**Problem:** Copy exactly the lines from the one containing "orange padlock: 0 -> 1" through the last line of the records below, both included, and leave out the pictures.

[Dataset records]
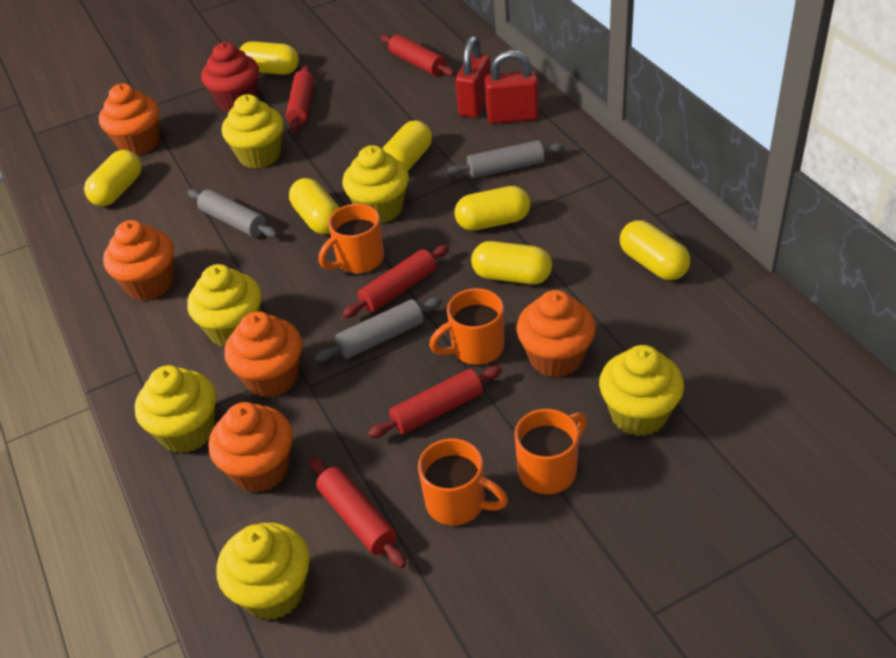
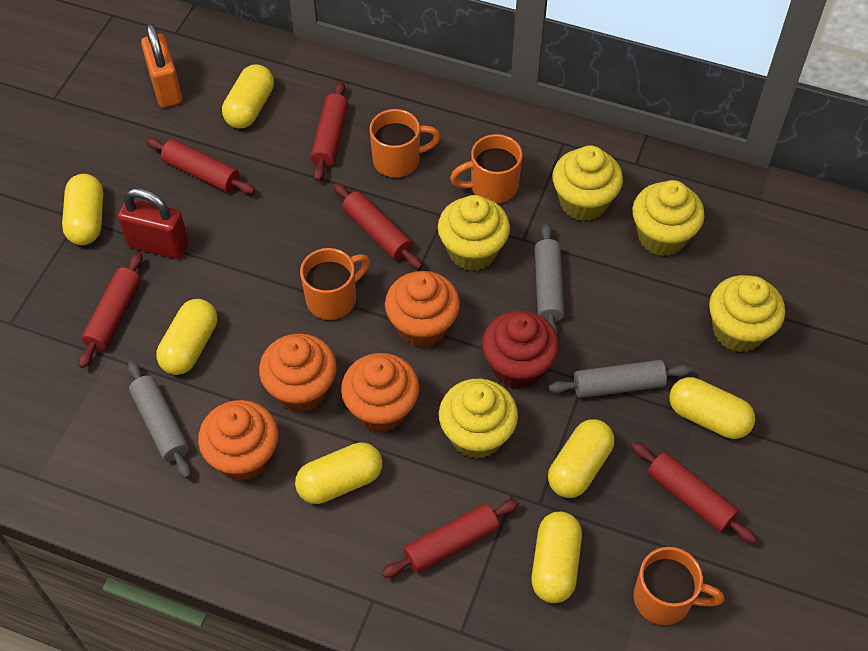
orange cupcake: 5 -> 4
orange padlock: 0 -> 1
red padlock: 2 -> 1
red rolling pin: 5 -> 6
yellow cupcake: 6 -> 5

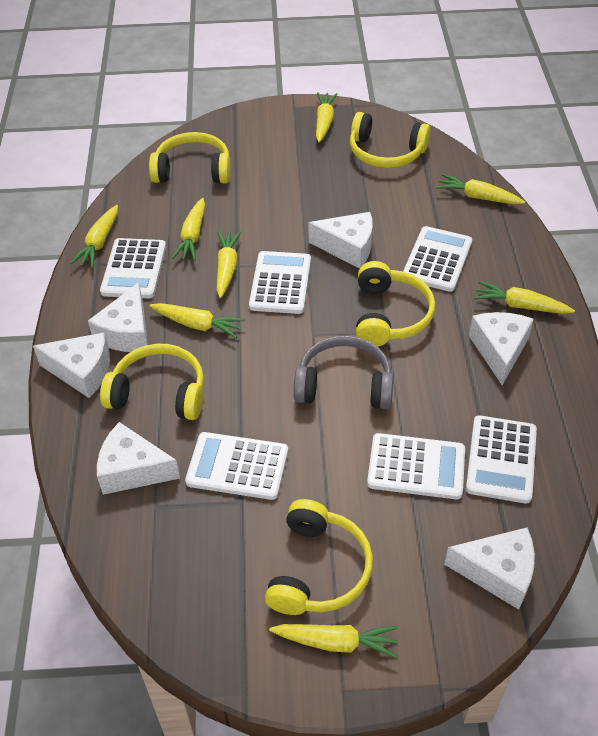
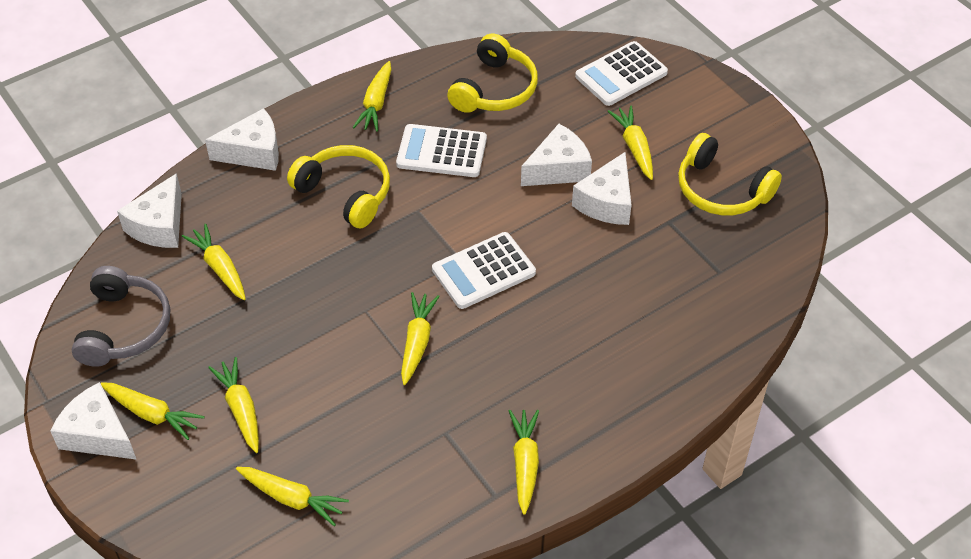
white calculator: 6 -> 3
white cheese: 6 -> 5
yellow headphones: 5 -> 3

**Output for this exercise:**
orange padlock: 0 -> 1
red padlock: 2 -> 1
red rolling pin: 5 -> 6
yellow cupcake: 6 -> 5

white calculator: 6 -> 3
white cheese: 6 -> 5
yellow headphones: 5 -> 3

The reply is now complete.